[Edit tracking data]
[Start of section]

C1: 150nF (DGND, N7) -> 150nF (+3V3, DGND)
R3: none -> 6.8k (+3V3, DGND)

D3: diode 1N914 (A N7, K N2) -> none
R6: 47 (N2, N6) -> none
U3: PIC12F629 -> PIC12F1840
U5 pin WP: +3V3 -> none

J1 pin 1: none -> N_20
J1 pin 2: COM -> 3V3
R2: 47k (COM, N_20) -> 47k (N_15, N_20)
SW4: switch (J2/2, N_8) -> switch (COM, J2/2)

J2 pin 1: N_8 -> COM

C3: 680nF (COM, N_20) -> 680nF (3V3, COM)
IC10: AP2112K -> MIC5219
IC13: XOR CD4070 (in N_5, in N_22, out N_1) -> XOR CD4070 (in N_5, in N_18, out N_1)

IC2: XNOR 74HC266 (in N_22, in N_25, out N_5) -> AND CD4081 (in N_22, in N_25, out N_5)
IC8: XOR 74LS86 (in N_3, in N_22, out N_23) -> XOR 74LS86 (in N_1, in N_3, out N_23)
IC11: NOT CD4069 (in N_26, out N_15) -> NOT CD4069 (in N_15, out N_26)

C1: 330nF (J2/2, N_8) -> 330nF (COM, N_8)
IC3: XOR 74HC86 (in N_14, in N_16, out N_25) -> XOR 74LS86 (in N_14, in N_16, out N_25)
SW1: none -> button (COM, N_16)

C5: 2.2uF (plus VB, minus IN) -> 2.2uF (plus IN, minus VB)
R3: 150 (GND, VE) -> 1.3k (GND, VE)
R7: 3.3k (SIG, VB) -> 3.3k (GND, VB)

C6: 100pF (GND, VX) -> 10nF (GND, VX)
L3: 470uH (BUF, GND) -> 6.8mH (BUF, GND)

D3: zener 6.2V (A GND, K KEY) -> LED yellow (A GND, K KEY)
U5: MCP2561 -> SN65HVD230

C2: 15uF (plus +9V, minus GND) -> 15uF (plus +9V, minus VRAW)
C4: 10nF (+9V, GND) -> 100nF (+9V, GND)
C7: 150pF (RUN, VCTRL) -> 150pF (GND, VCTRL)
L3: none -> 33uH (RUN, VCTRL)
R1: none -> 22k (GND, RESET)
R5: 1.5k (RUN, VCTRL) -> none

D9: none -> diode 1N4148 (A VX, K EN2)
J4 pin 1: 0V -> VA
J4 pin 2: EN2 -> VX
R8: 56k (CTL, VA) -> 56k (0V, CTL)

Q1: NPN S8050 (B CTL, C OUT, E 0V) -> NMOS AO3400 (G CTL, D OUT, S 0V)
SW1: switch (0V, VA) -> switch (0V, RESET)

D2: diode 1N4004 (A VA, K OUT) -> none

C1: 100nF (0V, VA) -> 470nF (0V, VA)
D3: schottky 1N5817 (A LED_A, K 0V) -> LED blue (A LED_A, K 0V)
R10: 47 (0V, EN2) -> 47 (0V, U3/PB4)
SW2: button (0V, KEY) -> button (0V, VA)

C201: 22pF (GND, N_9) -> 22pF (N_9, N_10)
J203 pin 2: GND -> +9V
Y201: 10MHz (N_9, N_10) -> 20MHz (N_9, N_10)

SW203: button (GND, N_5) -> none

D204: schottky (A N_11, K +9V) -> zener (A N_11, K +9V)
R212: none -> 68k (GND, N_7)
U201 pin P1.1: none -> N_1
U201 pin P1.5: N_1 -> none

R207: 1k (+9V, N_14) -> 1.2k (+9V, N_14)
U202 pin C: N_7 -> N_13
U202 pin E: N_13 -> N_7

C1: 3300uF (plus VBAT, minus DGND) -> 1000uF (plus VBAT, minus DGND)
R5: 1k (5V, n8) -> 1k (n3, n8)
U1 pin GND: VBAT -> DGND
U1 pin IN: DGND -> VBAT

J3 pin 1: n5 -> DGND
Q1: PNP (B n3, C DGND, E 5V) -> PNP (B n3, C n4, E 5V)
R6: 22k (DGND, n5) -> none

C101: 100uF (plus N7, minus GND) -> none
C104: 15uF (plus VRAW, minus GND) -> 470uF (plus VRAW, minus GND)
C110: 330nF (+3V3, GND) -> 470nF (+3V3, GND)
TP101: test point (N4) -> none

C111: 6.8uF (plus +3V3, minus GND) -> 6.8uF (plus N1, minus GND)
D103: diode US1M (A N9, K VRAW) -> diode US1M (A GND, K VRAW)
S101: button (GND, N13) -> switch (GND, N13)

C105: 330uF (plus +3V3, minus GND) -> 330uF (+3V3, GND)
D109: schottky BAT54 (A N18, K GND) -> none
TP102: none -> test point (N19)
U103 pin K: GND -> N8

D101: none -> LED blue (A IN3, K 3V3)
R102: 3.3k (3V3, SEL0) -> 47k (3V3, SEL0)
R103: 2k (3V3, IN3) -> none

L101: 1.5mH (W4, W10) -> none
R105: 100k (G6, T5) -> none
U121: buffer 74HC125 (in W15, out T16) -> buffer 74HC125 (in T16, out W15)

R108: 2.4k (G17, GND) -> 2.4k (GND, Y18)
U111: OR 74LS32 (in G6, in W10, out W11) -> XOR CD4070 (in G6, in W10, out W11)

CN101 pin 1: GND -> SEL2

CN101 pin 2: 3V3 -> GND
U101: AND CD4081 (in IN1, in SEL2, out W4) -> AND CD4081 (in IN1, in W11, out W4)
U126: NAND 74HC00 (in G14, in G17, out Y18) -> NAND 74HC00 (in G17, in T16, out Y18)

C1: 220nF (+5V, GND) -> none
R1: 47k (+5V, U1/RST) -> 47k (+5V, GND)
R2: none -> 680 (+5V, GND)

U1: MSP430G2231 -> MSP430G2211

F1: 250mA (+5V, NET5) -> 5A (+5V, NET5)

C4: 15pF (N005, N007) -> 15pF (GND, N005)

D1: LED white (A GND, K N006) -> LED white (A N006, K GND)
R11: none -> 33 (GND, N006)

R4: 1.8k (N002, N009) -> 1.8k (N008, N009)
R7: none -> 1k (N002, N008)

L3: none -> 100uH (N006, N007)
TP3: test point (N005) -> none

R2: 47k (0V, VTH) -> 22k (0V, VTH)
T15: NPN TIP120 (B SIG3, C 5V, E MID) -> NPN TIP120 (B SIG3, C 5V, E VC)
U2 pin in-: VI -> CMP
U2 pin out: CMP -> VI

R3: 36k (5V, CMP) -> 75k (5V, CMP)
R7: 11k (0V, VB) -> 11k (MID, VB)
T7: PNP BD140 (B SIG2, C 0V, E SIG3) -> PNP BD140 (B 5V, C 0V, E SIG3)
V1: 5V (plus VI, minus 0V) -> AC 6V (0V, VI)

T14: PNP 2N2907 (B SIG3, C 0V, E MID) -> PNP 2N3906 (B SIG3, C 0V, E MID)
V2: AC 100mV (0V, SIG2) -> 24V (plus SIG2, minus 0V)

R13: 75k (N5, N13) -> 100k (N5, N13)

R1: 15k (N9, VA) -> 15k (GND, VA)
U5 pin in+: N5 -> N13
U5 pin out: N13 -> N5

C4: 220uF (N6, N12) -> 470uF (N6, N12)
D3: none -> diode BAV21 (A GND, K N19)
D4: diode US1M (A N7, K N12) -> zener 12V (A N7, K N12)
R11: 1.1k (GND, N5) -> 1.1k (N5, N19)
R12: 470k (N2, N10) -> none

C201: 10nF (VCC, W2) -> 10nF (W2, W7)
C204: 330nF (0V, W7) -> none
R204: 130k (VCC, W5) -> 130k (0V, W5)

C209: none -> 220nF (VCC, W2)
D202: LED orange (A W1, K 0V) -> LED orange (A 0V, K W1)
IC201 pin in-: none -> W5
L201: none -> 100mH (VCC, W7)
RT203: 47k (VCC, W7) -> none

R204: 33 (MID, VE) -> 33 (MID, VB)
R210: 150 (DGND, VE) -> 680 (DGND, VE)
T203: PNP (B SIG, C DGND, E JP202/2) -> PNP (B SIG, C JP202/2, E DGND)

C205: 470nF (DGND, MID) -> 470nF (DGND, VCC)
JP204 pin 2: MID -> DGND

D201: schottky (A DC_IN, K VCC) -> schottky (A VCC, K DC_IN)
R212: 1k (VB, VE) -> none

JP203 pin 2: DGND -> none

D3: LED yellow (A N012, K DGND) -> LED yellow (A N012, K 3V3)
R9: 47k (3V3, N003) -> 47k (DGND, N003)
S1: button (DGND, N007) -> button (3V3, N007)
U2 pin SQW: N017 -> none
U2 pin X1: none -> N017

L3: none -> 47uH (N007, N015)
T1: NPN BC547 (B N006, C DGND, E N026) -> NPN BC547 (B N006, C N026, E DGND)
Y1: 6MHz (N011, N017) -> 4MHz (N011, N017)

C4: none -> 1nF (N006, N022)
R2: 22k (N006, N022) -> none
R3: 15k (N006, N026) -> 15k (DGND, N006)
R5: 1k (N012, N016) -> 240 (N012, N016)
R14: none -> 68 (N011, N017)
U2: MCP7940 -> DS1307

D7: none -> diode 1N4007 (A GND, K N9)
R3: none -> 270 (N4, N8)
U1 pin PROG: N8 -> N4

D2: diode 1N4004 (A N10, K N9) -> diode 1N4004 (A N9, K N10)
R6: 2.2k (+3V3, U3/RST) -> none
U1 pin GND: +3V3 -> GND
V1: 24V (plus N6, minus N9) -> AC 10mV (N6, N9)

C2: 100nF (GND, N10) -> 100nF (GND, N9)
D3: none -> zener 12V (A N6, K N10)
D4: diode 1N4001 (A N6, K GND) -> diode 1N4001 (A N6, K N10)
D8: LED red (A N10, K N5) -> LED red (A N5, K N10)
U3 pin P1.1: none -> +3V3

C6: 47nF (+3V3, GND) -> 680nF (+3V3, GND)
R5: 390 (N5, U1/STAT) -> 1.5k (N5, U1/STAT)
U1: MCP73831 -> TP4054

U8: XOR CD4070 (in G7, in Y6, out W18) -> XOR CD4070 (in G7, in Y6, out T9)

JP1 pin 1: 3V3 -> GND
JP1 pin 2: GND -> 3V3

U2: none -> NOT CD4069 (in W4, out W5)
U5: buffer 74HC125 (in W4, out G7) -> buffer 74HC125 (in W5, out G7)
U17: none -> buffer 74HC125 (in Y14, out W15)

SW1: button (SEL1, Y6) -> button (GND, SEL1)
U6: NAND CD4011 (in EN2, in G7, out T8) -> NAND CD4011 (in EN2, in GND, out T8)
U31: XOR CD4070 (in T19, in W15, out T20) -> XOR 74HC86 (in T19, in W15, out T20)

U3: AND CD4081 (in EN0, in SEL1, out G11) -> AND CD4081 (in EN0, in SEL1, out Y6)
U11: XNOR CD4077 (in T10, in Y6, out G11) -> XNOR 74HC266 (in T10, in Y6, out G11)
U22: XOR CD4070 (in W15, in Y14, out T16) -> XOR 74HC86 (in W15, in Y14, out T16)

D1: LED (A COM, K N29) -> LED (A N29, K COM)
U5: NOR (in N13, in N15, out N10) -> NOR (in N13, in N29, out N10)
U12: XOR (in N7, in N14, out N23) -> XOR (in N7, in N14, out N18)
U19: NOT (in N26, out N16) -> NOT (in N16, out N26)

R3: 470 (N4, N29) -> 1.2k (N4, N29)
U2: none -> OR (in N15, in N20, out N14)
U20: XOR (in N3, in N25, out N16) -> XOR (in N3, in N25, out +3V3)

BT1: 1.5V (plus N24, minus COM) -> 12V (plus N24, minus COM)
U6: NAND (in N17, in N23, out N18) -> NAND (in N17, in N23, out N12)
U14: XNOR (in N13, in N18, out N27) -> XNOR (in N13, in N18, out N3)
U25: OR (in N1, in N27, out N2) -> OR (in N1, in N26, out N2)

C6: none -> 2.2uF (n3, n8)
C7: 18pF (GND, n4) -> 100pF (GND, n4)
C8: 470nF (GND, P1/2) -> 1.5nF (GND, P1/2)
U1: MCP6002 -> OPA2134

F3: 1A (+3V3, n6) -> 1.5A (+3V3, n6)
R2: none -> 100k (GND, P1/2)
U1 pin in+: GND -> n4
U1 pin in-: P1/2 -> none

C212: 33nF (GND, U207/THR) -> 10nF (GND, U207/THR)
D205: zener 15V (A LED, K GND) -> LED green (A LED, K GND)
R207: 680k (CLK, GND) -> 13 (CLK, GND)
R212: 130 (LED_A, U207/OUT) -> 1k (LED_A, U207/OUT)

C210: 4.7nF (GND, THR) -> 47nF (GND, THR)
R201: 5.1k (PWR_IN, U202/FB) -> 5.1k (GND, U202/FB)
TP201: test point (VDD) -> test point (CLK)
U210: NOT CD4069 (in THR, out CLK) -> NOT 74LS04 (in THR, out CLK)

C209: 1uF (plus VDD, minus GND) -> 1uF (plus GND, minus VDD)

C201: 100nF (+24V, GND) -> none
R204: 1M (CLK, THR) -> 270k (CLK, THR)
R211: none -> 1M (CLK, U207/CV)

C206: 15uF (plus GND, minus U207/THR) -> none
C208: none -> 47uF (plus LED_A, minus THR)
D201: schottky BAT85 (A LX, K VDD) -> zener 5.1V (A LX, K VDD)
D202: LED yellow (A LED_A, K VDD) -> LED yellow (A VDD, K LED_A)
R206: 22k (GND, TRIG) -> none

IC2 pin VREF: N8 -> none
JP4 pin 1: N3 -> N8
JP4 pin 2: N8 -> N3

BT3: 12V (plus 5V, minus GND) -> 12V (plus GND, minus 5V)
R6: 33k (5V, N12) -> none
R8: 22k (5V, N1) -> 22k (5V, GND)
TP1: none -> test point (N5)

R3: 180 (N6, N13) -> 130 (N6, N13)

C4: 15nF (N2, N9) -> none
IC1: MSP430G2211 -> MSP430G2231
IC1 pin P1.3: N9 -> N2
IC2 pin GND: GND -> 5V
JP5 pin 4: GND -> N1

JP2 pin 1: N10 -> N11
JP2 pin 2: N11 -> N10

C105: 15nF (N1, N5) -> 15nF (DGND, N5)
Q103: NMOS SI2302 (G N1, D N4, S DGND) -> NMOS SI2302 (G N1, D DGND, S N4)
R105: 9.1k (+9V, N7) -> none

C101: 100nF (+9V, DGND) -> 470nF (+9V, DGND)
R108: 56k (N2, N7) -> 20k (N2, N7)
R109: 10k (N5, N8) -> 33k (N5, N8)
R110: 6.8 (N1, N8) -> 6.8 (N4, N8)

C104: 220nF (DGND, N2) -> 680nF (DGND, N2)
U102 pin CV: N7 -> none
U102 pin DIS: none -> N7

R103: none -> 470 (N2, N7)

[End of section]

What the task asks: All that is wanted is the set of lines from the one with "R105: 9.1k (+9V, N7) -> none" through the last line of the entries, both included, output exactly.

Response to this exercise:
R105: 9.1k (+9V, N7) -> none

C101: 100nF (+9V, DGND) -> 470nF (+9V, DGND)
R108: 56k (N2, N7) -> 20k (N2, N7)
R109: 10k (N5, N8) -> 33k (N5, N8)
R110: 6.8 (N1, N8) -> 6.8 (N4, N8)

C104: 220nF (DGND, N2) -> 680nF (DGND, N2)
U102 pin CV: N7 -> none
U102 pin DIS: none -> N7

R103: none -> 470 (N2, N7)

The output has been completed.